Output all entries precisely and leave out the pictures.

[Coordinate-based object records]
>>
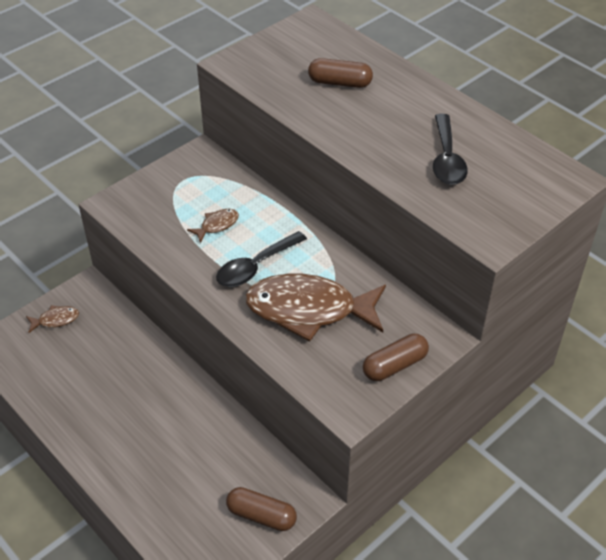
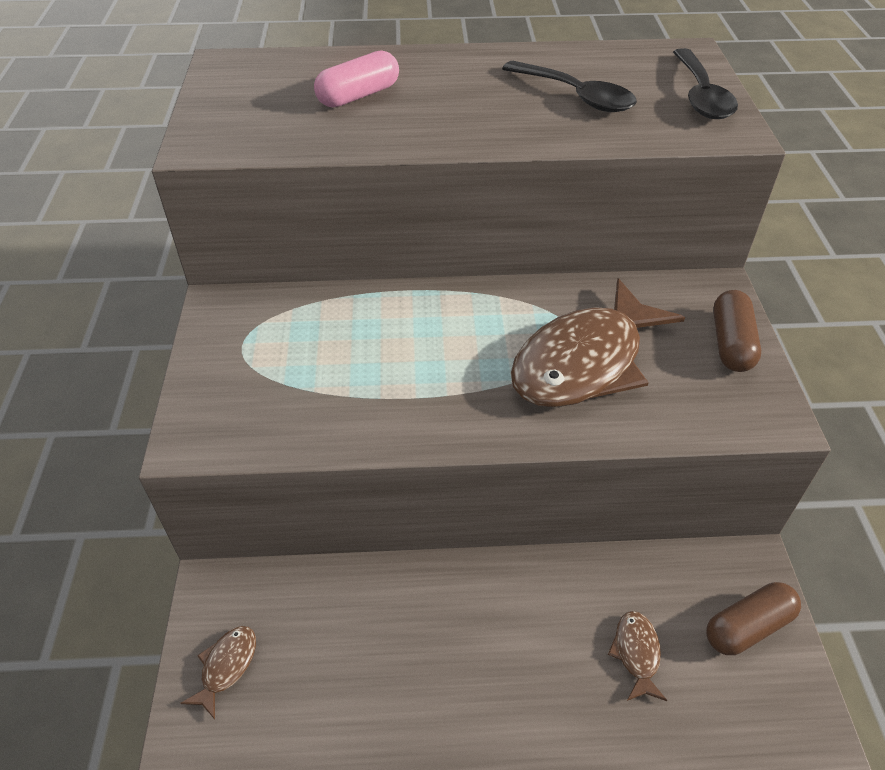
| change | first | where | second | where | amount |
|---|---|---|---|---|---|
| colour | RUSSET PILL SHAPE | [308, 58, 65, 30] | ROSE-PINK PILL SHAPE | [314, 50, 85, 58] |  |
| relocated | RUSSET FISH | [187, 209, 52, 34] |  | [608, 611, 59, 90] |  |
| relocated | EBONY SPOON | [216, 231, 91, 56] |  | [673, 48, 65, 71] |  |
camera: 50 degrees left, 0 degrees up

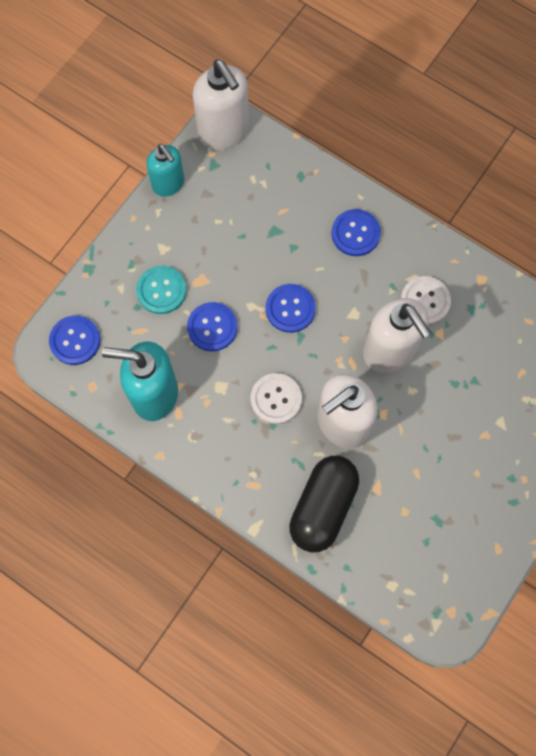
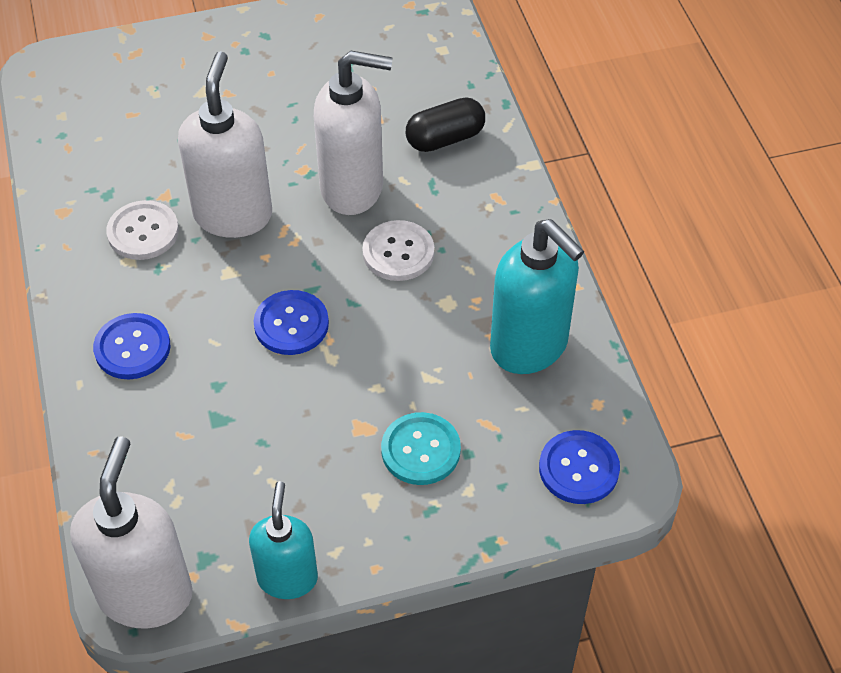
| change | first | where | second | where | amount |
|---|---|---|---|---|---|
| missing | ROYAL BLUE SEWING BUTTON | [187, 302, 51, 49] |  |  |  |
| size | EBONY PILL SHAPE | [289, 456, 70, 96] |  | [406, 97, 79, 55] | x0.66 |
camera: 140 degrees left, 20 degrees down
<<
Task solution:
| change | first | where | second | where | amount |
|---|---|---|---|---|---|
| colour | RUSSET PILL SHAPE | [308, 58, 65, 30] | ROSE-PINK PILL SHAPE | [314, 50, 85, 58] |  |
| relocated | RUSSET FISH | [187, 209, 52, 34] |  | [608, 611, 59, 90] |  |
| relocated | EBONY SPOON | [216, 231, 91, 56] |  | [673, 48, 65, 71] |  |
camera: 50 degrees left, 0 degrees up

| change | first | where | second | where | amount |
|---|---|---|---|---|---|
| missing | ROYAL BLUE SEWING BUTTON | [187, 302, 51, 49] |  |  |  |
| size | EBONY PILL SHAPE | [289, 456, 70, 96] |  | [406, 97, 79, 55] | x0.66 |
camera: 140 degrees left, 20 degrees down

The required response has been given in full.